**Task statement:** Below are records; count how many of their lines contain the word "PULSE" and give the number alone.

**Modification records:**
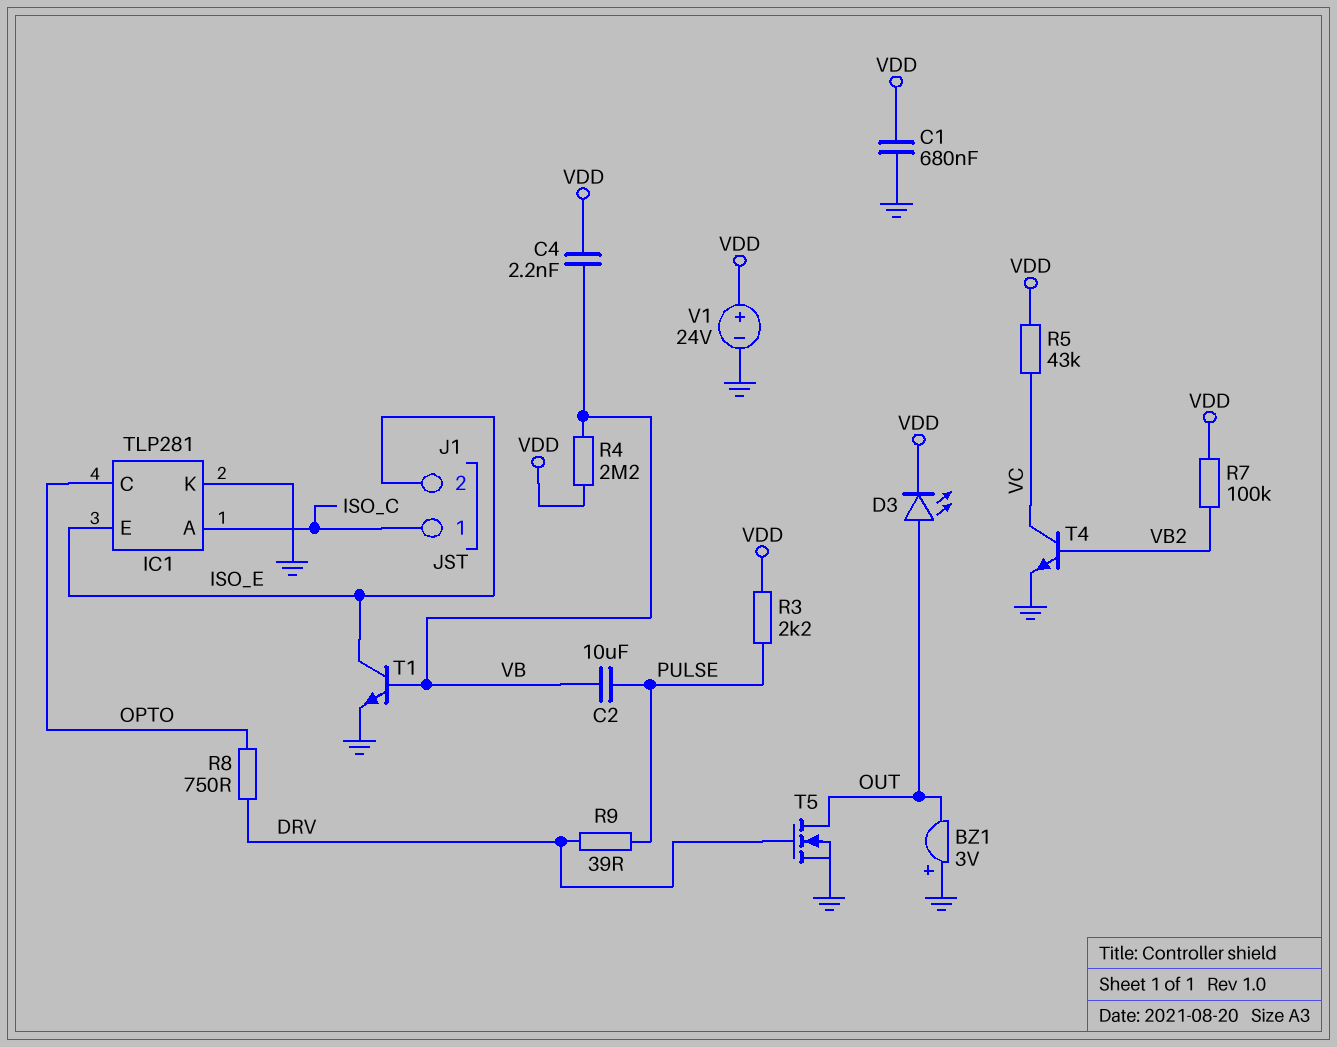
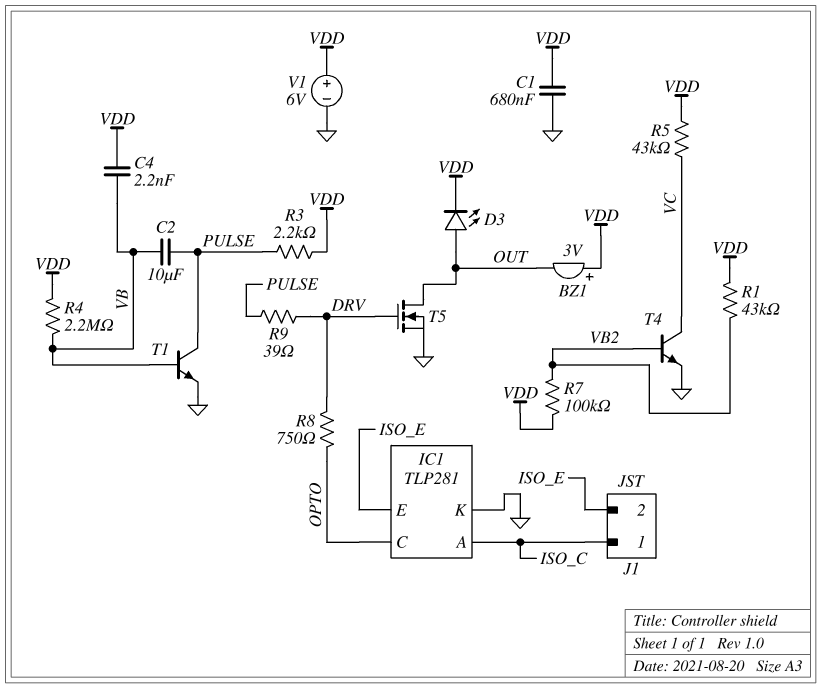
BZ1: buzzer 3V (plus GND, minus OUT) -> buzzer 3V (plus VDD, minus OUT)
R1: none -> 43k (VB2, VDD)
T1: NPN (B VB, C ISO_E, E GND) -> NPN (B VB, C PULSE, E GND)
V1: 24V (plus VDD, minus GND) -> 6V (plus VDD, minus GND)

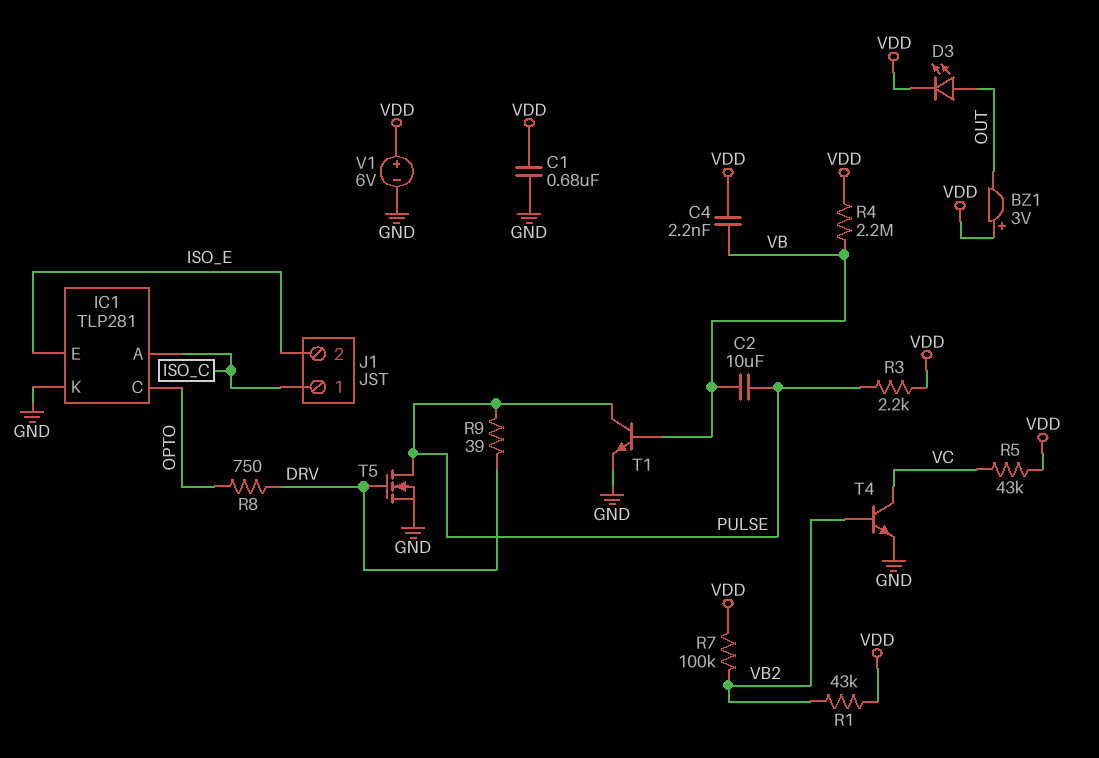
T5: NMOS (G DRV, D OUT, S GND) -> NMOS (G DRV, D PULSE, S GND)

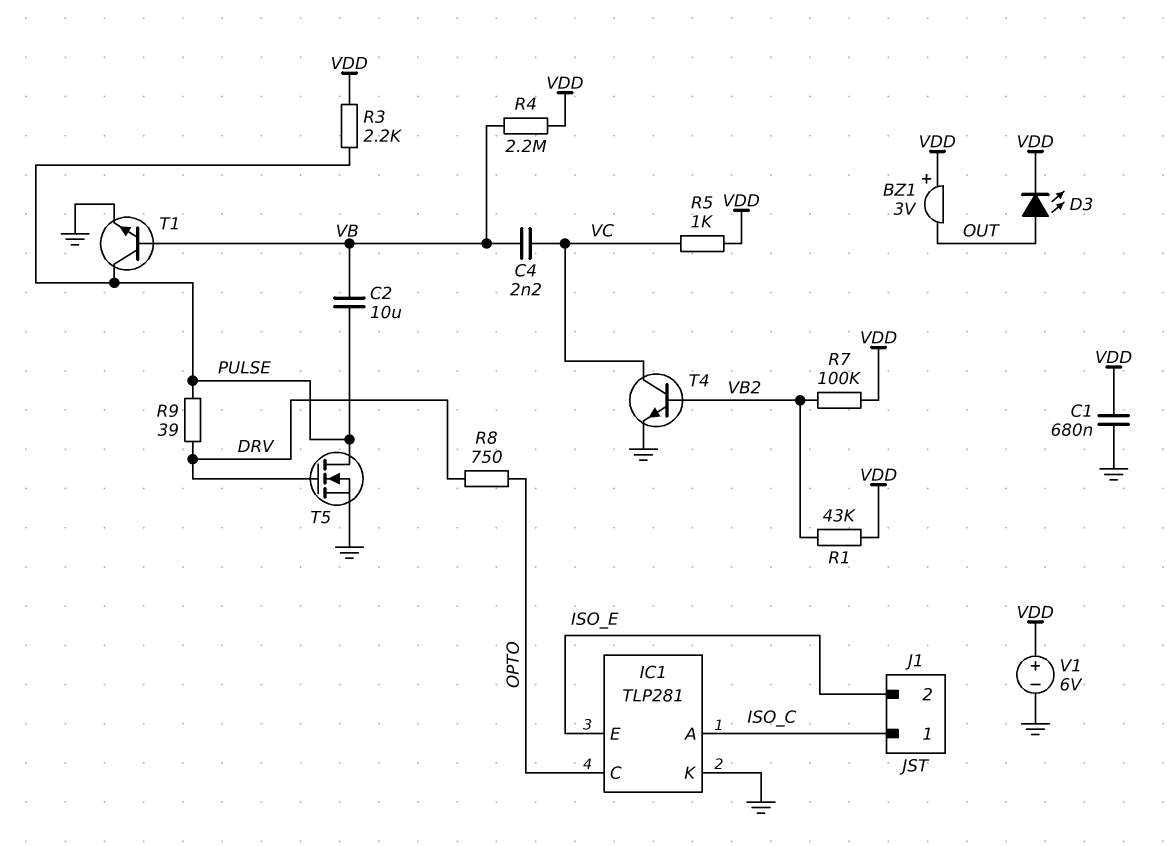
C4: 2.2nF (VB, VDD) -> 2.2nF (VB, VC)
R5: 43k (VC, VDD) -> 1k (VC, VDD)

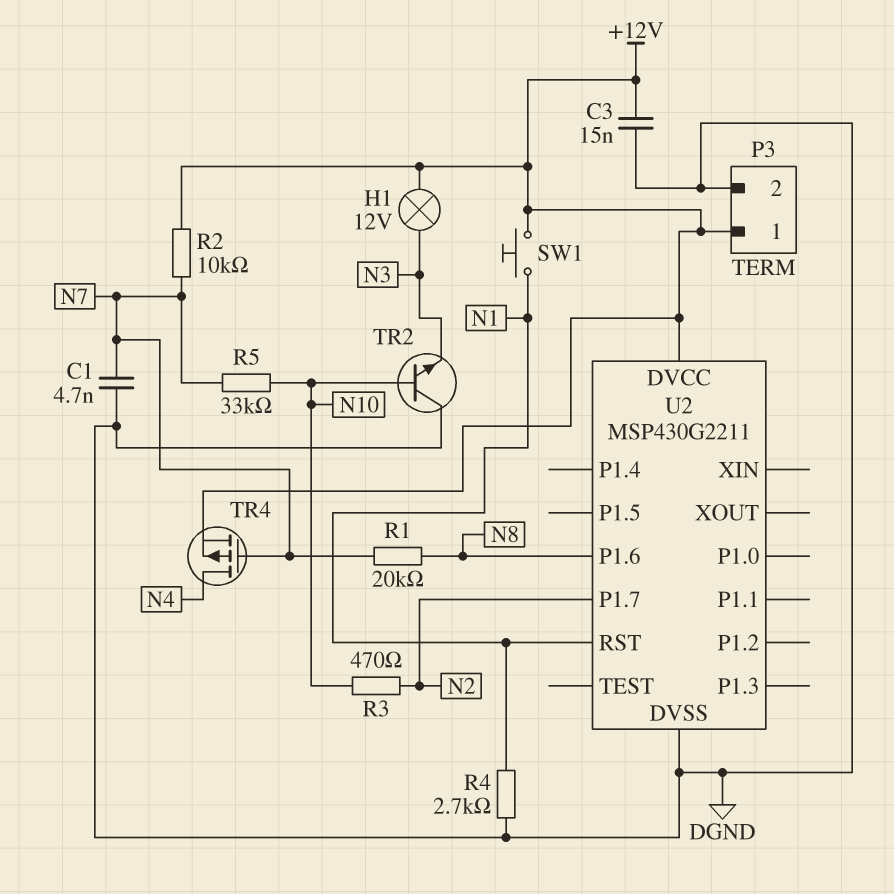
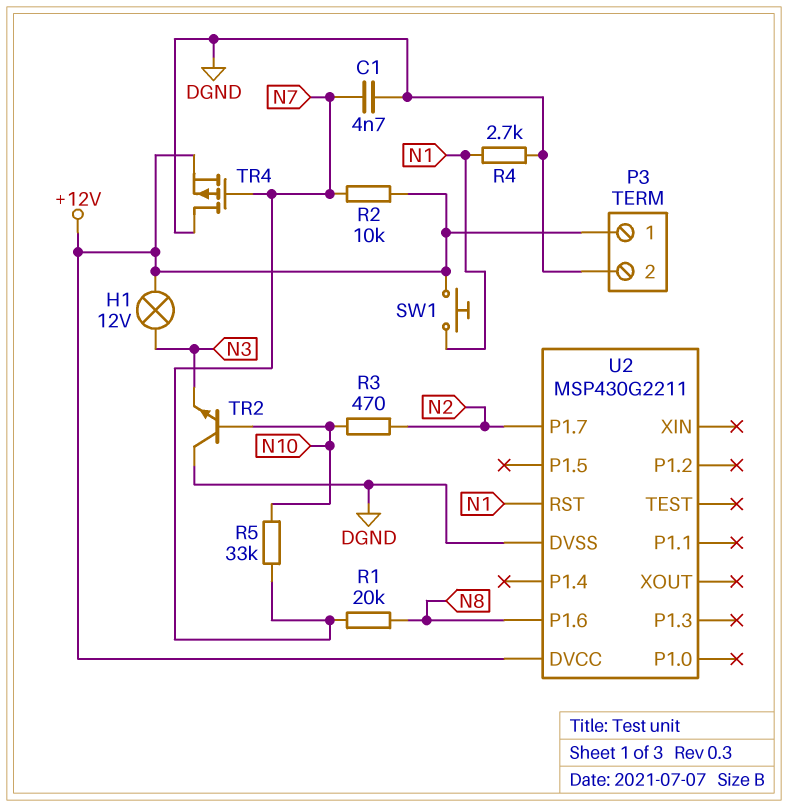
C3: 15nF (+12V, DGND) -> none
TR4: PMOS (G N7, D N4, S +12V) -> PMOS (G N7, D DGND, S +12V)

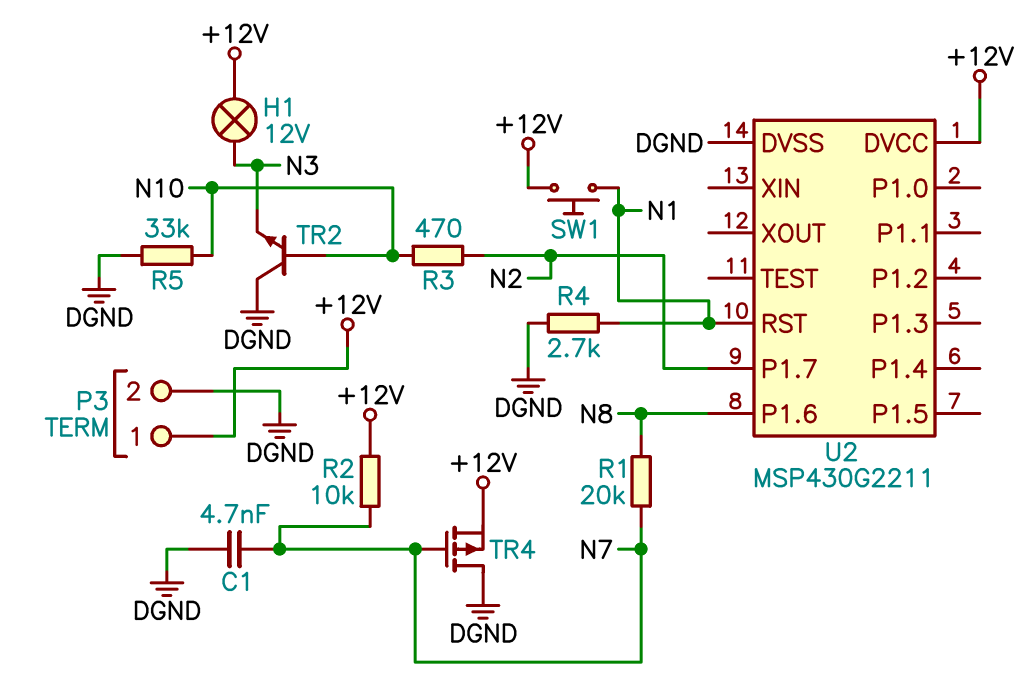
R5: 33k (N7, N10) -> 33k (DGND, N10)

**Answer section:** 2